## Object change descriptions
--

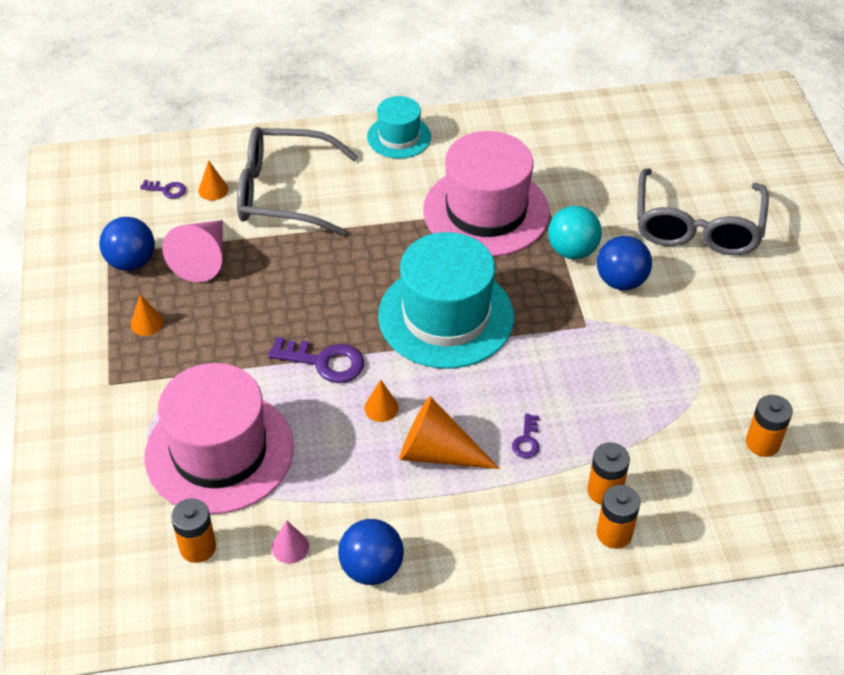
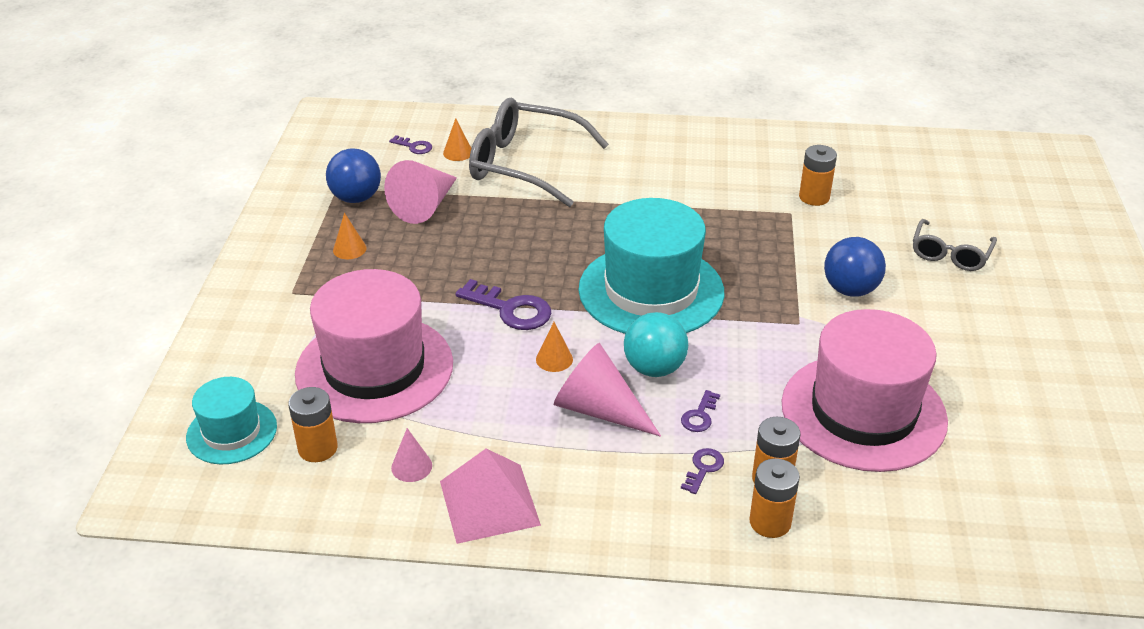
camera: 15 degrees right, 10 degrees down
(371, 568) = (489, 503): blue ball -> pink pyramid
(399, 137) = (656, 136): turquoise hat -> turquoise hat (232, 432)
(437, 452) = (599, 409): orange cone -> pink cone
(486, 211) = (724, 208): pink hat -> pink hat (863, 412)
(544, 493) = (703, 468): none -> purple key
(572, 251) = (805, 255): turquoise ball -> turquoise ball (654, 368)
(697, 225) = (950, 253): grey glasses -> grey glasses, size x0.54
(762, 443) = (970, 466): orange battery -> orange battery (814, 197)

--

## AIM OF THE TASK
State only how many lines above contain "turquoise".

## RESULT OF THE EXERCISE
2